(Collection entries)
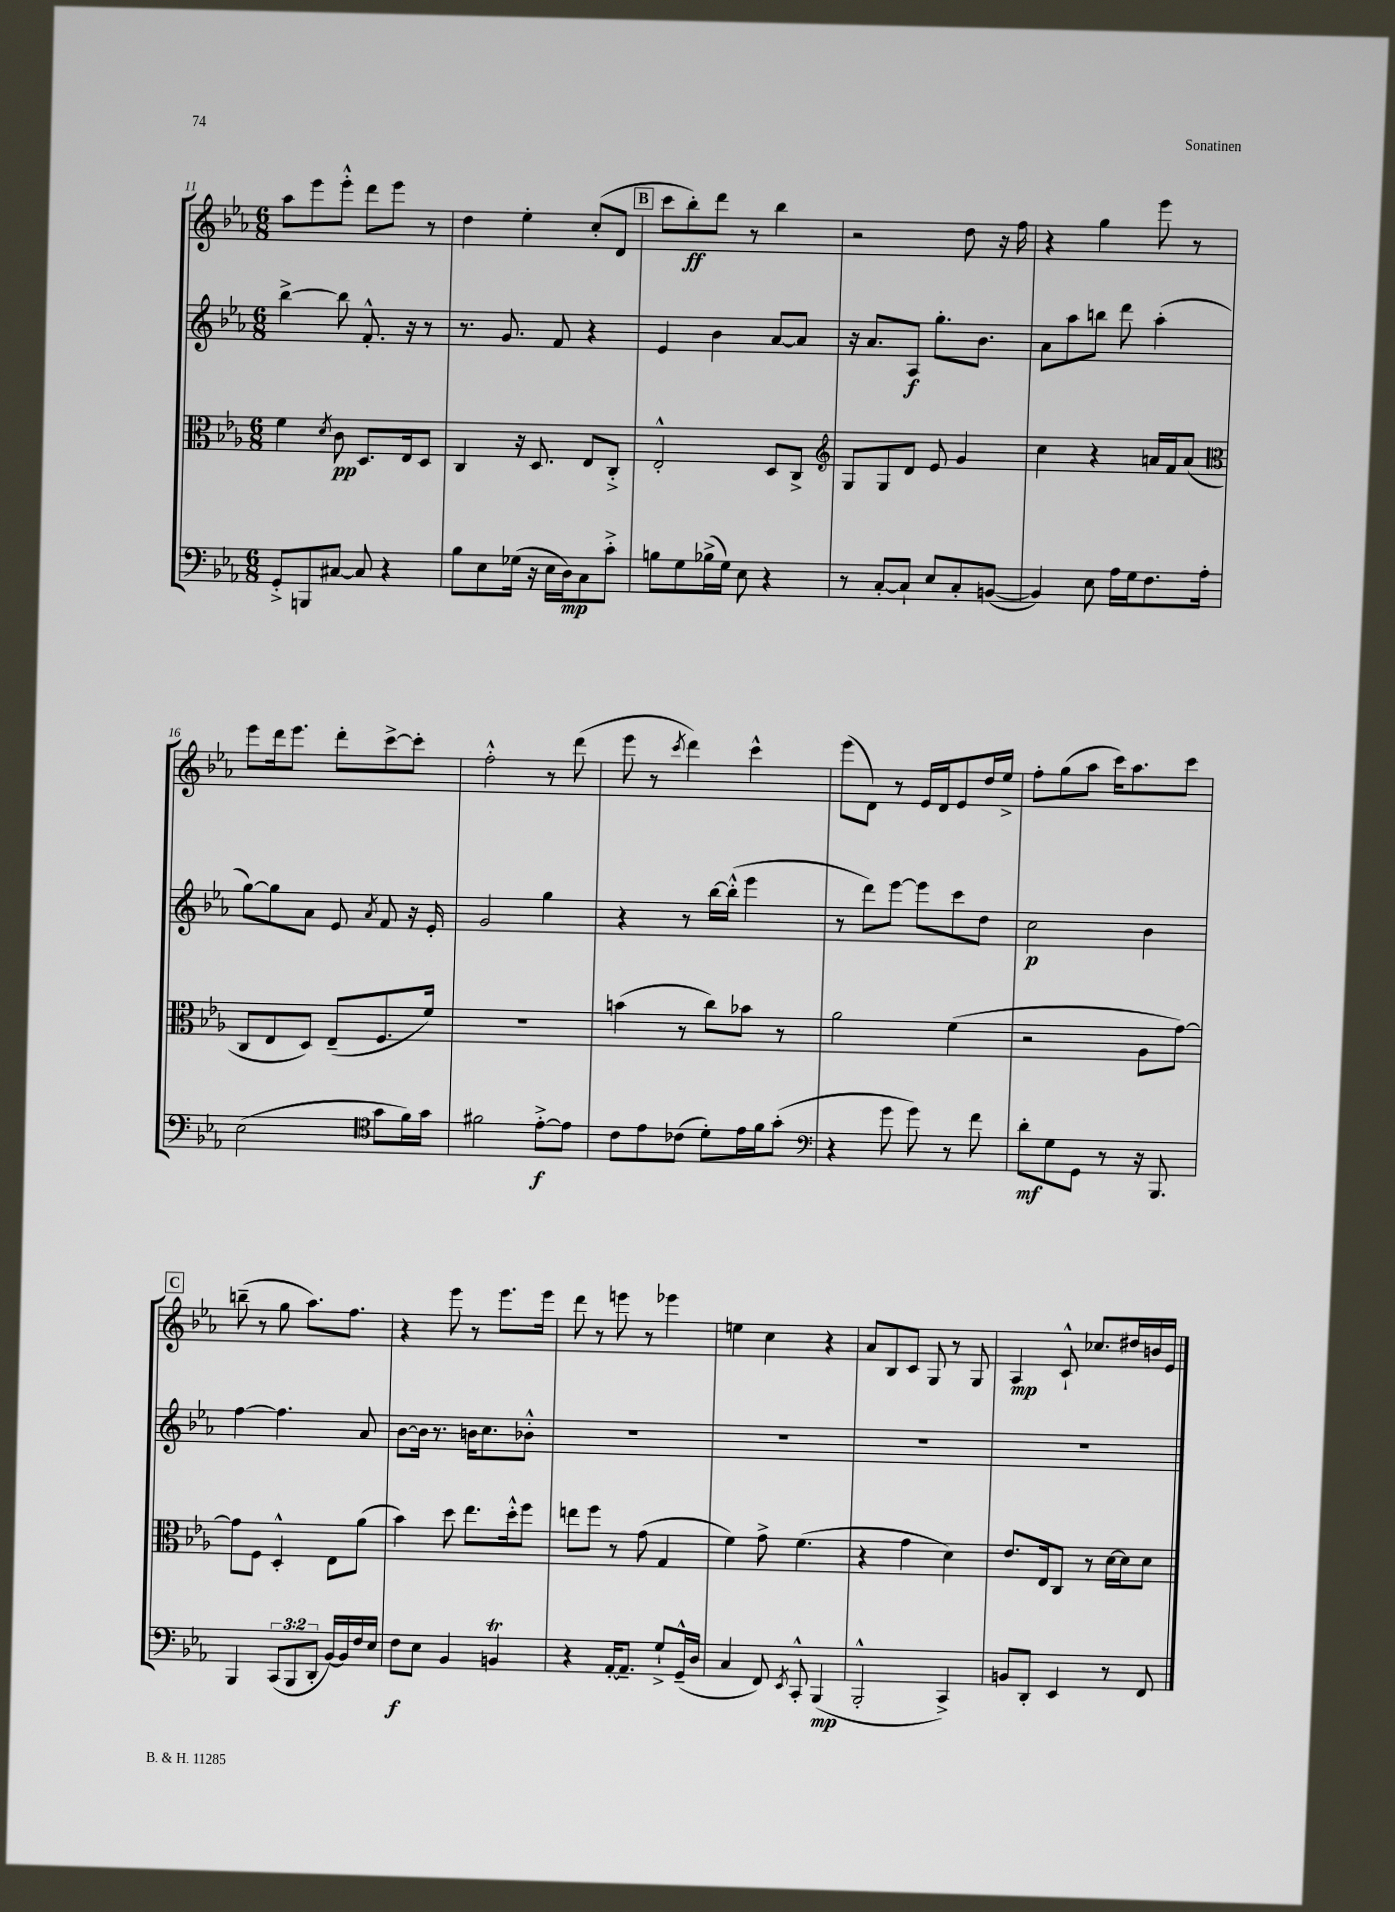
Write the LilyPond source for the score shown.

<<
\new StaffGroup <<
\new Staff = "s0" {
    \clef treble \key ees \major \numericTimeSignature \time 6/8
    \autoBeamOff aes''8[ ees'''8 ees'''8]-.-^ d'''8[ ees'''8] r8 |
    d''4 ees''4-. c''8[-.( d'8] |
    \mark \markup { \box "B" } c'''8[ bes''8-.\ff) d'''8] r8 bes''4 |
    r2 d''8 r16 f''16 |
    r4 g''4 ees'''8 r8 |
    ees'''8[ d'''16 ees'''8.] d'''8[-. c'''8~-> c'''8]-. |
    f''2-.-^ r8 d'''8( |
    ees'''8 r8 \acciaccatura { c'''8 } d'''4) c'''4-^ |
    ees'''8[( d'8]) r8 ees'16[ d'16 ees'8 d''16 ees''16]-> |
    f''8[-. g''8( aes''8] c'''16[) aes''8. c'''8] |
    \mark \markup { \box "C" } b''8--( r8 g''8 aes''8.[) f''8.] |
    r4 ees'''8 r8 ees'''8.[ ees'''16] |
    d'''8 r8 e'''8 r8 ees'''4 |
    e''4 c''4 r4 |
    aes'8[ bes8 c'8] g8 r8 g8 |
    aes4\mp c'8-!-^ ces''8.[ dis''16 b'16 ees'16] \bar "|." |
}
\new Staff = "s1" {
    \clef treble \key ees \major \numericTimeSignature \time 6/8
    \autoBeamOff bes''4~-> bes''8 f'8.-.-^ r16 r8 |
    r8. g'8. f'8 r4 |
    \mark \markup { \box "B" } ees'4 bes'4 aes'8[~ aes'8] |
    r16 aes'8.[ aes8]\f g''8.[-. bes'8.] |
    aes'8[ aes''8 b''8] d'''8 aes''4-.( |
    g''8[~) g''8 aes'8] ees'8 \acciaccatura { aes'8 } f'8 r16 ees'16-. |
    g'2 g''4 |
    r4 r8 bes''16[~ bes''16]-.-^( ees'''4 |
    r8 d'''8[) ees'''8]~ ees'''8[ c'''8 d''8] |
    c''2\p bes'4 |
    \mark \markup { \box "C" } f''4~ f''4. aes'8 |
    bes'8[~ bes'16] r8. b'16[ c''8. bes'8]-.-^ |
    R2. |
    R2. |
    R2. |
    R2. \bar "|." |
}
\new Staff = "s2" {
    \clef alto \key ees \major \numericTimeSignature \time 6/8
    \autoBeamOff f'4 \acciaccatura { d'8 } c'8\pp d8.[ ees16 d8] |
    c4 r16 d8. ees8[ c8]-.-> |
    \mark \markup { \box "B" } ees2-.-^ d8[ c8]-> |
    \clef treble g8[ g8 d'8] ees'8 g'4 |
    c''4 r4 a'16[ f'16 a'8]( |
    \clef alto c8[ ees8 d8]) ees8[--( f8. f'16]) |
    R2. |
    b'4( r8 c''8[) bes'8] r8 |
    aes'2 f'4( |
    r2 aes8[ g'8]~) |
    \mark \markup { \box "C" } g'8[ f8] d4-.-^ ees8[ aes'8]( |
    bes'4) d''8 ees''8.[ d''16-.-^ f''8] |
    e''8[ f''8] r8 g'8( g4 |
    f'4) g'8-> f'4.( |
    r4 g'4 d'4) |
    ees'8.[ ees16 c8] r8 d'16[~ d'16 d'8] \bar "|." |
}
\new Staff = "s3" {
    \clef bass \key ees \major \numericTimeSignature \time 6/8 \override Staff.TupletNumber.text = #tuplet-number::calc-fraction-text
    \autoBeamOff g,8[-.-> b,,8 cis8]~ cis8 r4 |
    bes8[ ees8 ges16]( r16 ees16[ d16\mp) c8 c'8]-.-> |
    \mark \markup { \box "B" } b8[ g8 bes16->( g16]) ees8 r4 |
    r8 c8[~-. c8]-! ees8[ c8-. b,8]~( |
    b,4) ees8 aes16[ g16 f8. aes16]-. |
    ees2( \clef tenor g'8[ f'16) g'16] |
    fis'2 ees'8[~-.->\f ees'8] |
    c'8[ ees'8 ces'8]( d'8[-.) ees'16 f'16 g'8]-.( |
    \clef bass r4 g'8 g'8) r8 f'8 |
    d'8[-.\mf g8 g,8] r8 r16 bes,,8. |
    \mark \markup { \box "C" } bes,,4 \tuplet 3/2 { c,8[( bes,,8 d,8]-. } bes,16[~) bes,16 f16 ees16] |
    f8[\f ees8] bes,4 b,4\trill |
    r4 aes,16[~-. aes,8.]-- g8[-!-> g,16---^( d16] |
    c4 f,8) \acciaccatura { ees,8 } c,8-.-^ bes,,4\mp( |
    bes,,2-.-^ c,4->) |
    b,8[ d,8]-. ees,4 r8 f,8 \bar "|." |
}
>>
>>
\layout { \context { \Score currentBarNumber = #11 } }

...

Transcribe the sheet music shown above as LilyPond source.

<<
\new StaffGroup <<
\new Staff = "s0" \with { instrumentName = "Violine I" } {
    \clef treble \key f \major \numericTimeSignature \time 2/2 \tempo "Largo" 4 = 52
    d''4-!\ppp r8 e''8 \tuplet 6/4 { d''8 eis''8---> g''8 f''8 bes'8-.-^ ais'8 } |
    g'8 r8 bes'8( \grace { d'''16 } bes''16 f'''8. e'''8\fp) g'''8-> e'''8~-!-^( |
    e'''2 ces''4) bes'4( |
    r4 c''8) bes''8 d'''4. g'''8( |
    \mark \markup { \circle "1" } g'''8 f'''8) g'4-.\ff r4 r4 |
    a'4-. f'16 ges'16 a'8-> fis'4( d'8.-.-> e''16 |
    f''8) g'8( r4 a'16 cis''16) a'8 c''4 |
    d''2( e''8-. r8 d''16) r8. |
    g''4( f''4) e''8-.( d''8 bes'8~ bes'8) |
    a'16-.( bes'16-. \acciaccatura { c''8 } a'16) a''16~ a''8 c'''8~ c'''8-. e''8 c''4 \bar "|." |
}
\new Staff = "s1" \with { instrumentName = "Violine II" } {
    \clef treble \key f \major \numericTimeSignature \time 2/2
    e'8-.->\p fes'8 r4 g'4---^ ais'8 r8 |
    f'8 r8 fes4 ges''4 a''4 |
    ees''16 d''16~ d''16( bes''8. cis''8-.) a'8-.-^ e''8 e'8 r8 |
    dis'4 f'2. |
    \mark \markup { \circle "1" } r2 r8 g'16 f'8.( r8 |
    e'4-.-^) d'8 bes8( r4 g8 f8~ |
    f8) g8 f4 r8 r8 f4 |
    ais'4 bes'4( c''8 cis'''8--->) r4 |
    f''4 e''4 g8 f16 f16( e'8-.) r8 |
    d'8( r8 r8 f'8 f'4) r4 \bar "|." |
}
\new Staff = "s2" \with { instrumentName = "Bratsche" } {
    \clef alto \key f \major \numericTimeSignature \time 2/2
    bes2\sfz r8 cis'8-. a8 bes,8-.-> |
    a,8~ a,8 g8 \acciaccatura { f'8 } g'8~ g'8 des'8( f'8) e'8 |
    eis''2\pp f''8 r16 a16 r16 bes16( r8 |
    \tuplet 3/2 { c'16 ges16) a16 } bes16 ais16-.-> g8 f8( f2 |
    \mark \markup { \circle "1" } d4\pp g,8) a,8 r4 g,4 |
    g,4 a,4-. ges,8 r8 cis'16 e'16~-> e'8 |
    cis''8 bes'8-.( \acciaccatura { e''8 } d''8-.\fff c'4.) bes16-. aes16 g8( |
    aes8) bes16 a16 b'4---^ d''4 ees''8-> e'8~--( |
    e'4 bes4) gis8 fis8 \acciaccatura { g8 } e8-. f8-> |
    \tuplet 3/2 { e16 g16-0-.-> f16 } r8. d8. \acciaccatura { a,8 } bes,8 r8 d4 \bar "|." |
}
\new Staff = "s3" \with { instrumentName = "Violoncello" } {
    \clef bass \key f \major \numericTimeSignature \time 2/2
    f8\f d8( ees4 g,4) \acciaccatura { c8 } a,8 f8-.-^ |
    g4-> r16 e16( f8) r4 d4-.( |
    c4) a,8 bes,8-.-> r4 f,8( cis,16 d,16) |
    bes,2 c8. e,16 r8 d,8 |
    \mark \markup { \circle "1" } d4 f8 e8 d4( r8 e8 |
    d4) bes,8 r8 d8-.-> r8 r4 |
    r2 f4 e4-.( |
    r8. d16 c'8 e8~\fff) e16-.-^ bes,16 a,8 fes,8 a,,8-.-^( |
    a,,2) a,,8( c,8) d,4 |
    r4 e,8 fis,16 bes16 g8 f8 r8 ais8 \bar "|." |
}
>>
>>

---

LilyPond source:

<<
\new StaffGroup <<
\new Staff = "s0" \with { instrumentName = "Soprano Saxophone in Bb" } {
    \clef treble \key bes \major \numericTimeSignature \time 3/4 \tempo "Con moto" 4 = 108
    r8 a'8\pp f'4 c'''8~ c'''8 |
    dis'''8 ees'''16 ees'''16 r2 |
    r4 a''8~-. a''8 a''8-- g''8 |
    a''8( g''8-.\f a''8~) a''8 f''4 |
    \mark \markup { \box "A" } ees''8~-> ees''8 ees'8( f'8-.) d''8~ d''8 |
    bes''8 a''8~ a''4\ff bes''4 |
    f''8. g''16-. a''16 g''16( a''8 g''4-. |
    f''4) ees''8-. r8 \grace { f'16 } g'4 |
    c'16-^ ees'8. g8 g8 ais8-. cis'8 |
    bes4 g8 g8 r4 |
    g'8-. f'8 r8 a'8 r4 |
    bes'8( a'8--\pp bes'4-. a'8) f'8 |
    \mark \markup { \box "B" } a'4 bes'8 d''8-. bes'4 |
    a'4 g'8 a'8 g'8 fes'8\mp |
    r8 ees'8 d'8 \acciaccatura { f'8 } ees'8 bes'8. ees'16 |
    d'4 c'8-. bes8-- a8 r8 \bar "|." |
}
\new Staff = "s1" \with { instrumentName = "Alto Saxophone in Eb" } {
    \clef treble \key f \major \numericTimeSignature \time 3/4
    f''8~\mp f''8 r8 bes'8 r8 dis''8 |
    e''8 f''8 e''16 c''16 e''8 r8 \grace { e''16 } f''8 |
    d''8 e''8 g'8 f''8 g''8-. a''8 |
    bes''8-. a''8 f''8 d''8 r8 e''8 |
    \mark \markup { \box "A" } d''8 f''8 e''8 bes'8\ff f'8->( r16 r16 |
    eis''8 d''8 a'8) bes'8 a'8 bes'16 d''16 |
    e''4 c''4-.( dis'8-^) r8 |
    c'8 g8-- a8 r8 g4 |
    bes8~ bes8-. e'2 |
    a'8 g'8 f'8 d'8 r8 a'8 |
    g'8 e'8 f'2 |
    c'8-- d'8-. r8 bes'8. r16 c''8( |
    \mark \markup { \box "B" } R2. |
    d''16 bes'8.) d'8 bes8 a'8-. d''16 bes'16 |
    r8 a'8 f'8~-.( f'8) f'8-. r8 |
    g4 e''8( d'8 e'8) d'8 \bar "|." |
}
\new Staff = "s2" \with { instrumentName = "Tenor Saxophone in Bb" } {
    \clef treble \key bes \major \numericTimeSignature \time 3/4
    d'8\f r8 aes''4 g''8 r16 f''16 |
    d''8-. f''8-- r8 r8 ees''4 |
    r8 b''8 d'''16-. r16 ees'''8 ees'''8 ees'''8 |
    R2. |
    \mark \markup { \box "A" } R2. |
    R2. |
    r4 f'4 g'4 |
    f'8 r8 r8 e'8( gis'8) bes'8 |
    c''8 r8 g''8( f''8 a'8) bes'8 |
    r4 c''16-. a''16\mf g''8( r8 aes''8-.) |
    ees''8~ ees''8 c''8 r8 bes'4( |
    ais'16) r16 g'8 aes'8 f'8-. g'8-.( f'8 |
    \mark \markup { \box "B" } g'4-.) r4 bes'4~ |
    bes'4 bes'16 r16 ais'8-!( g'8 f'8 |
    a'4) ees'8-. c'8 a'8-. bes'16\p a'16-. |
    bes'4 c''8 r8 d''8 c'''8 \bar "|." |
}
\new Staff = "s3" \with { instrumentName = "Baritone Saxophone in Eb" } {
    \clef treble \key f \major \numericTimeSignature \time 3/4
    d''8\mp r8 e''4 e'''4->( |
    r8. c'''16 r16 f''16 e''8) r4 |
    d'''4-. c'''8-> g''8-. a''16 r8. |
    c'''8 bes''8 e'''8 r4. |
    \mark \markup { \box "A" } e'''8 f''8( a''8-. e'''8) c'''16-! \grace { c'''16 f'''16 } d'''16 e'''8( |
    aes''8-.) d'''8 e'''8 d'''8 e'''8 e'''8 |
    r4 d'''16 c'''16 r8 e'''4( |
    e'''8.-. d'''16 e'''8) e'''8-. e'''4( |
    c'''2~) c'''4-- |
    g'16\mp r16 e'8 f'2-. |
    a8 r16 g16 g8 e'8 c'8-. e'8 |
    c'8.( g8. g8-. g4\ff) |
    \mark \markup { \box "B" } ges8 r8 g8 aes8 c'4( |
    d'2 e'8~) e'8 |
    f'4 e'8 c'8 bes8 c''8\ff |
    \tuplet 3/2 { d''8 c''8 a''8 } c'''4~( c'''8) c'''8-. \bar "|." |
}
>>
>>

WRITTEN INSTRUCTION:
Select every line above that contains the string "source", treating uppercase and lowercase letters as different, and copy each of those lines.

ANSWER TO THE TASK:
Write the LilyPond source for the score shown.
Transcribe the sheet music shown above as LilyPond source.
LilyPond source:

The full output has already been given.